» Information supplied
= Beginning of Section =

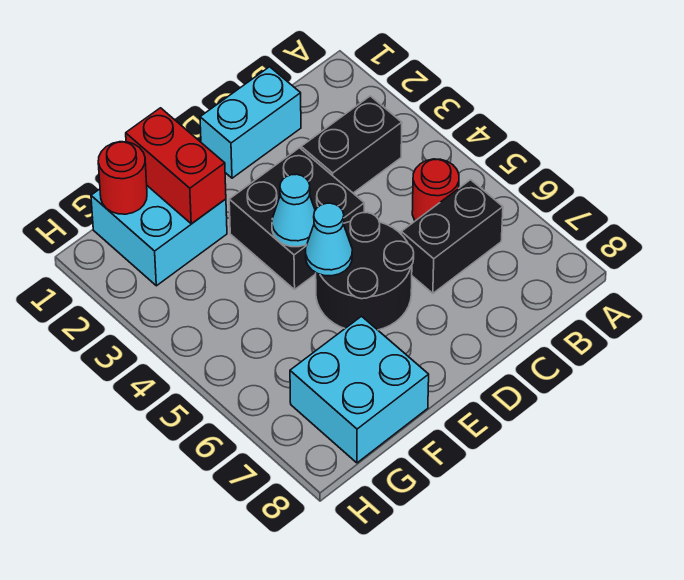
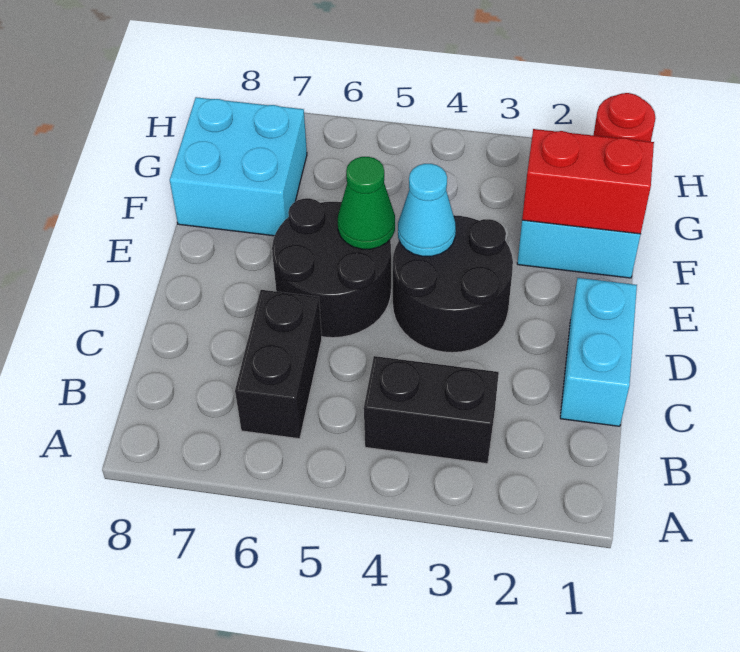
black brick B3:C3 level 1 -> black brick B3:B4 level 1
red round brick B5 level 1 -> none
black brick D3:E4 level 1 -> black round brick D3:E4 level 1
cyan cone E5 level 2 -> green cone E5 level 2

= End of Section =

» What you are asked to do
The finished answer is an exact repetition of the listing, with every picture removed.

» Solution to the exercise
black brick B3:C3 level 1 -> black brick B3:B4 level 1
red round brick B5 level 1 -> none
black brick D3:E4 level 1 -> black round brick D3:E4 level 1
cyan cone E5 level 2 -> green cone E5 level 2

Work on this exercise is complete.